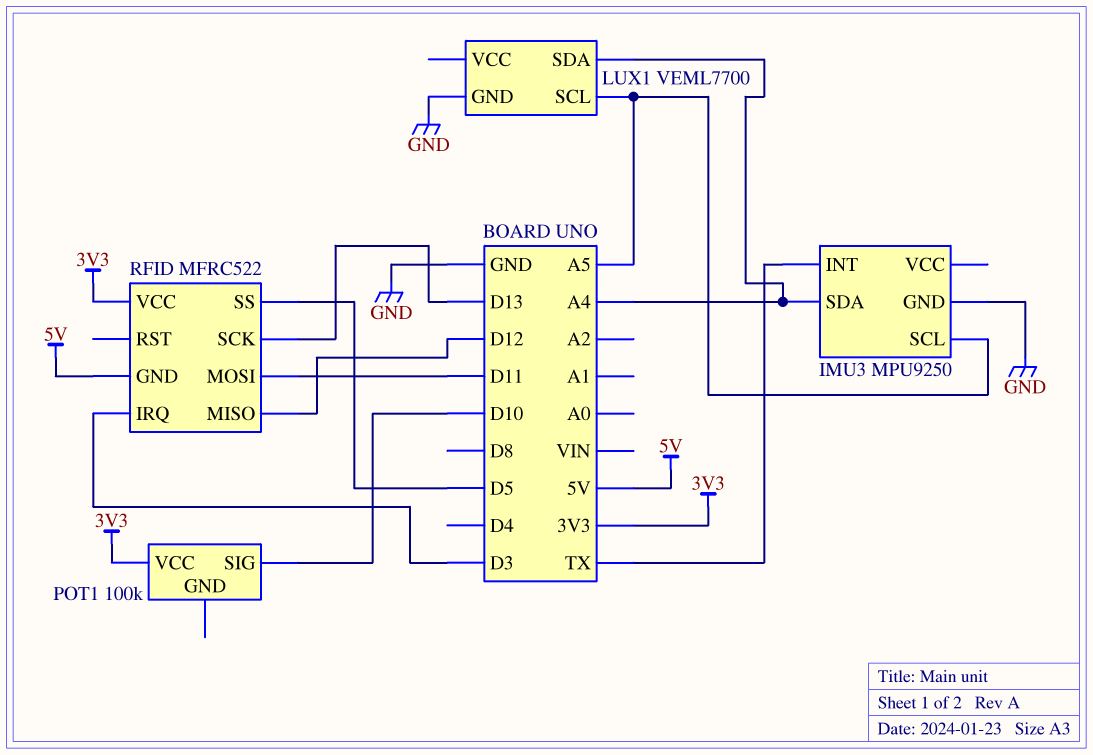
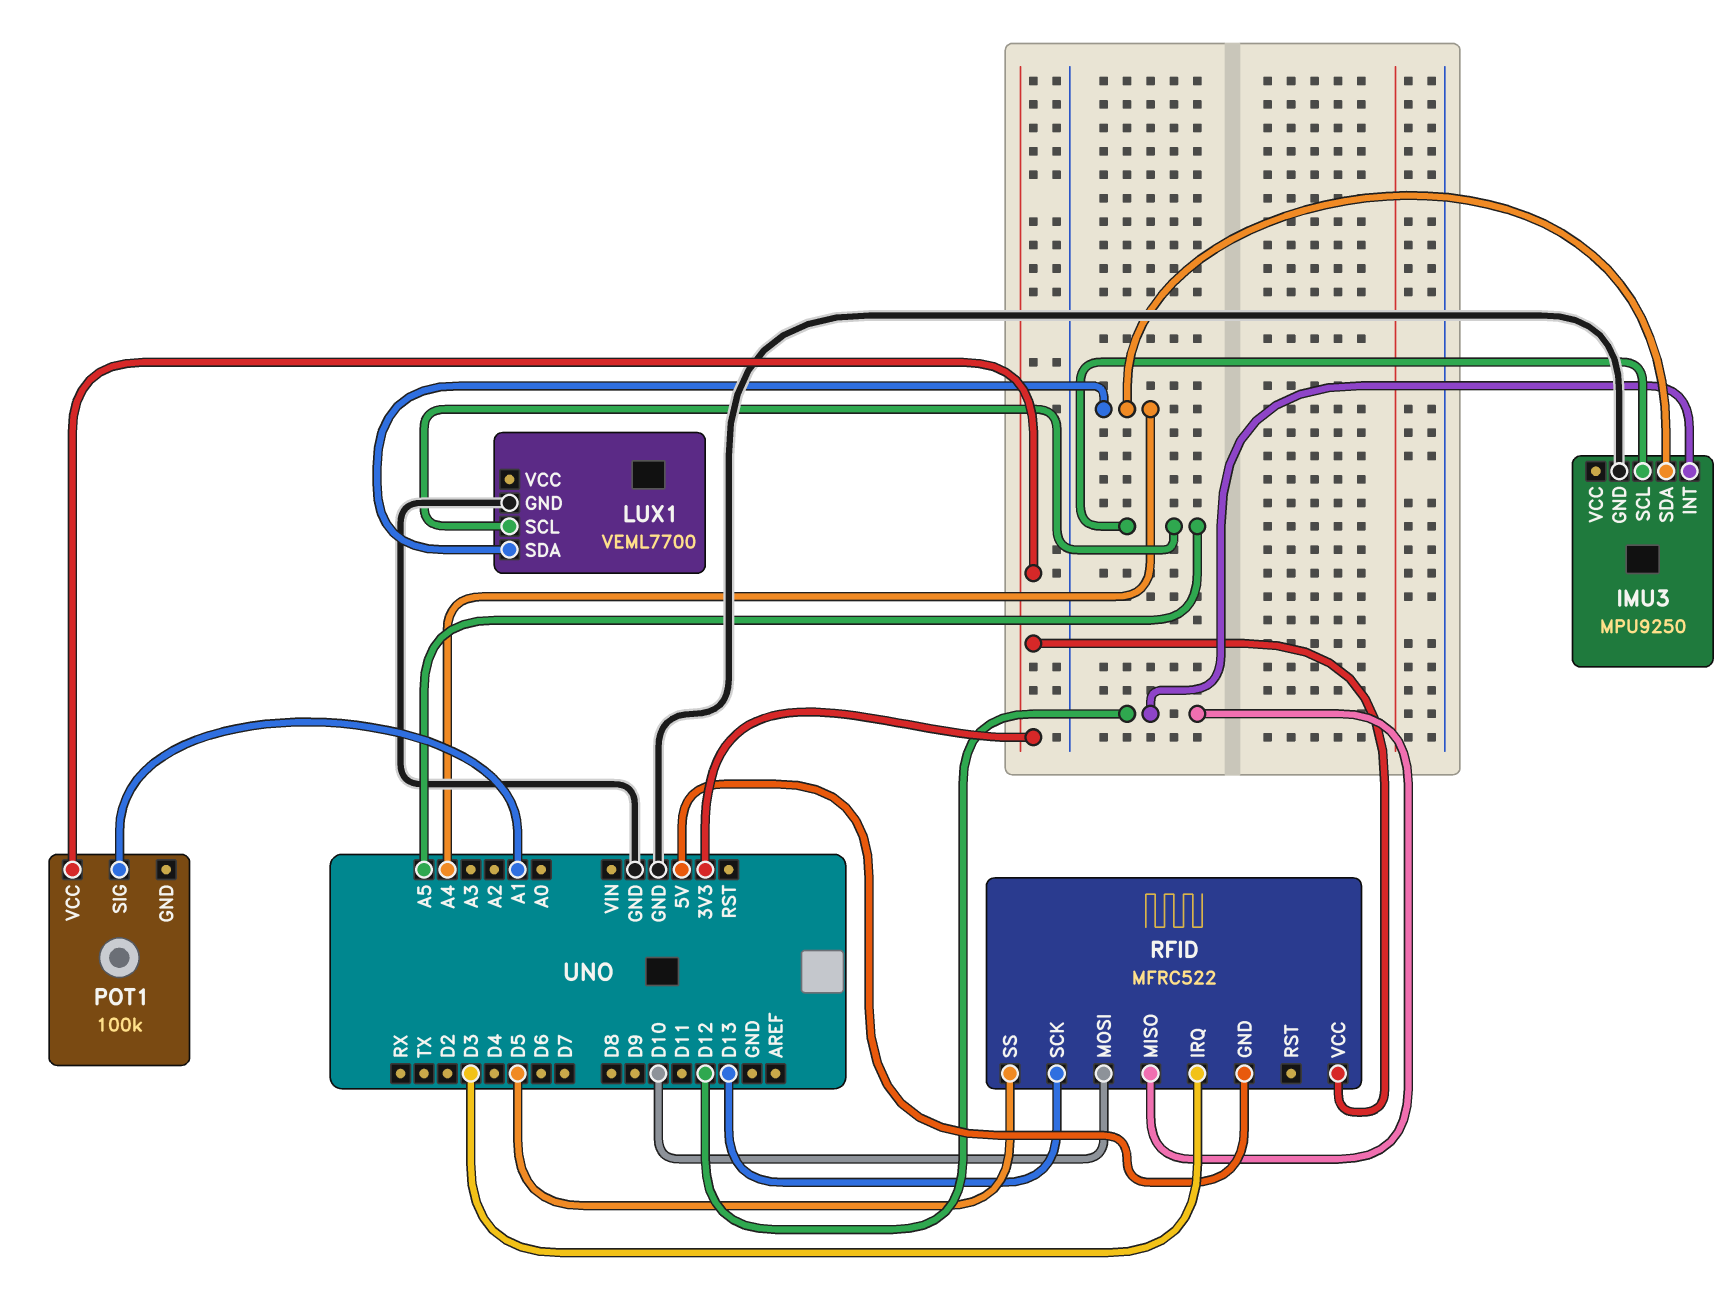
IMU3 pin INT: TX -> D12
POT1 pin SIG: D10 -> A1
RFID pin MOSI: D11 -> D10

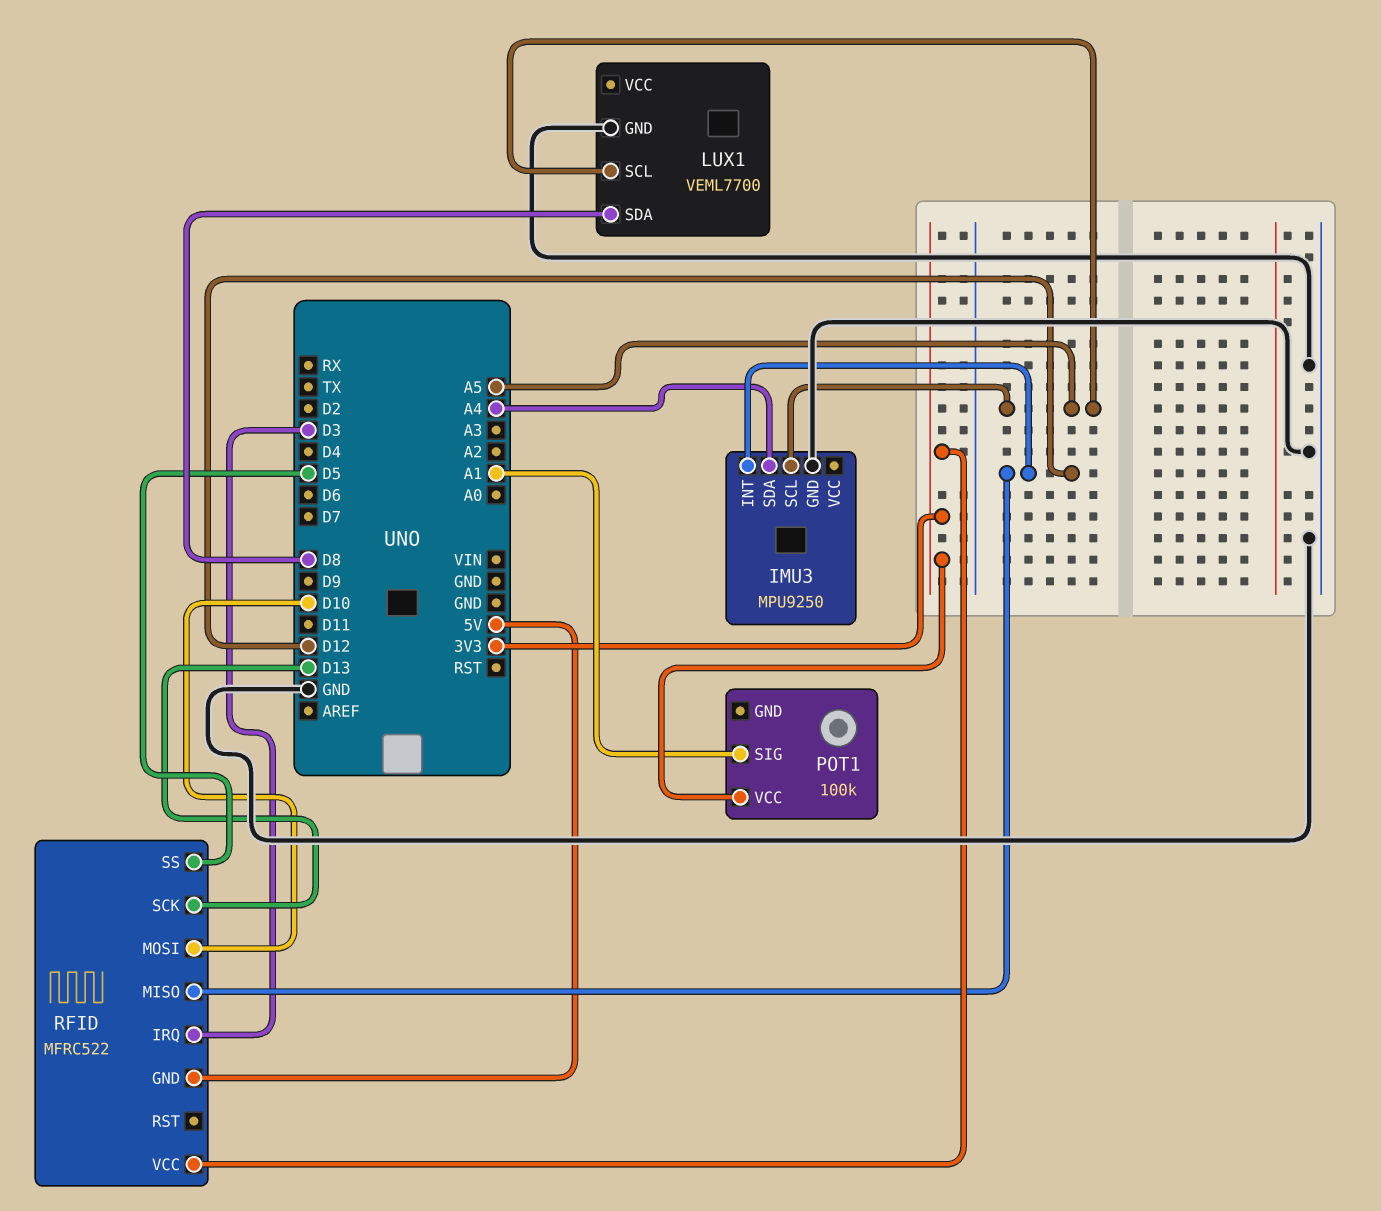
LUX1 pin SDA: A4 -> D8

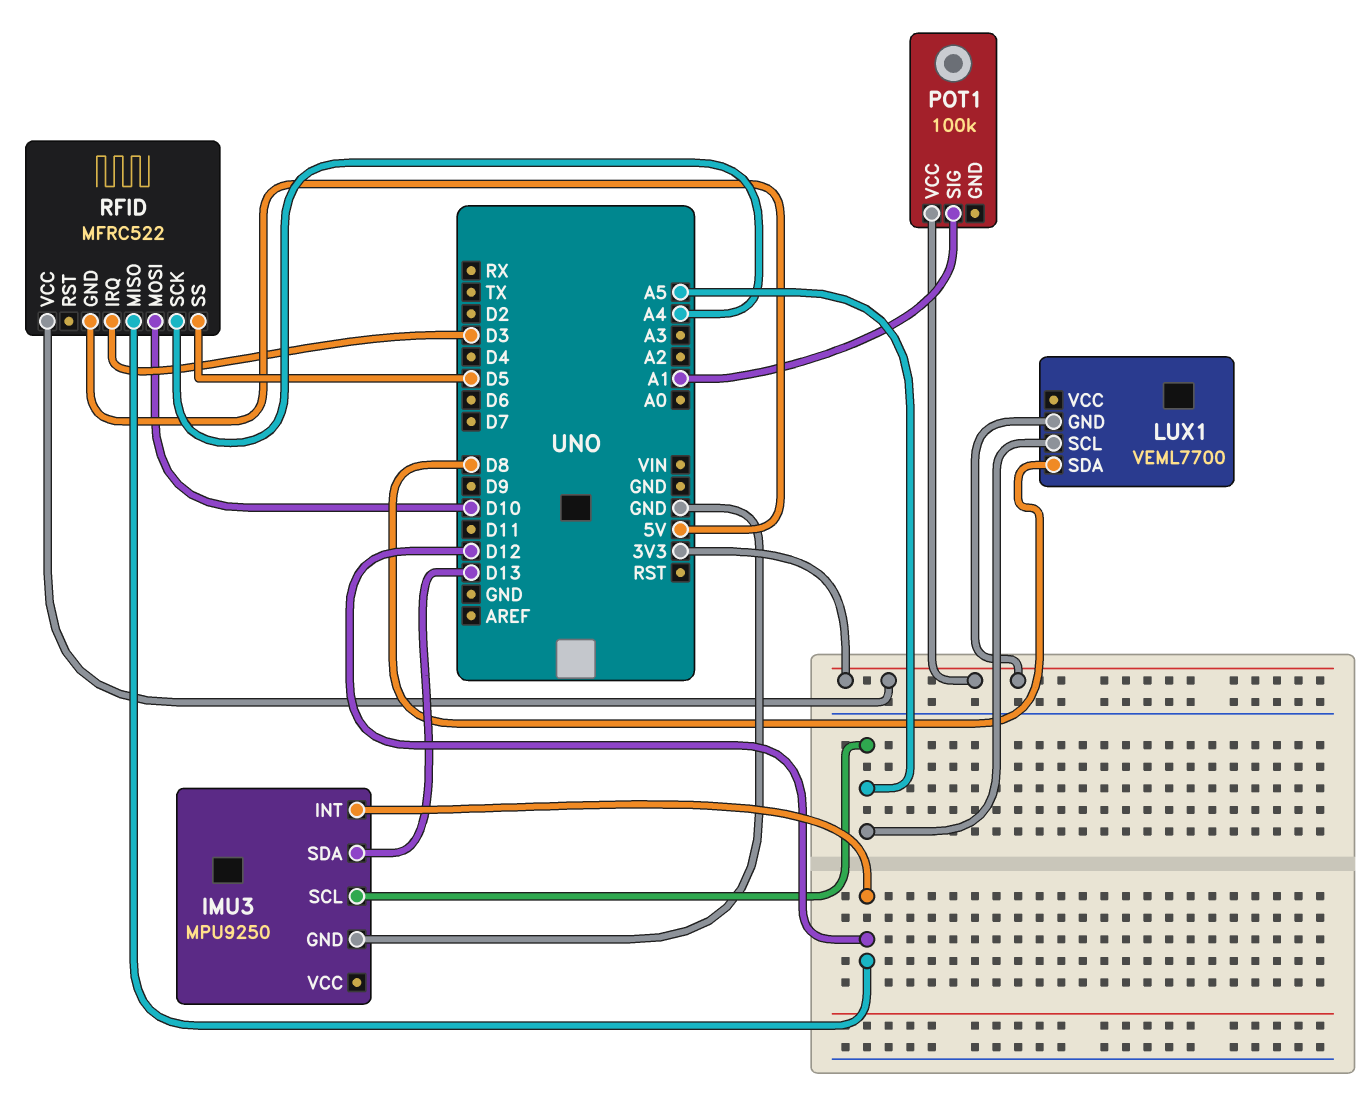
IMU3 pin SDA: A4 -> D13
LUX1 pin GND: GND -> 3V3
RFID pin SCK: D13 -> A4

**Required work**
Retype exactly the lines from the one containing "RFID pin MOSI: D11 -> D10" through the last line of the records above, both included, and leave out any pictures.

**Exercise answer**
RFID pin MOSI: D11 -> D10

LUX1 pin SDA: A4 -> D8

IMU3 pin SDA: A4 -> D13
LUX1 pin GND: GND -> 3V3
RFID pin SCK: D13 -> A4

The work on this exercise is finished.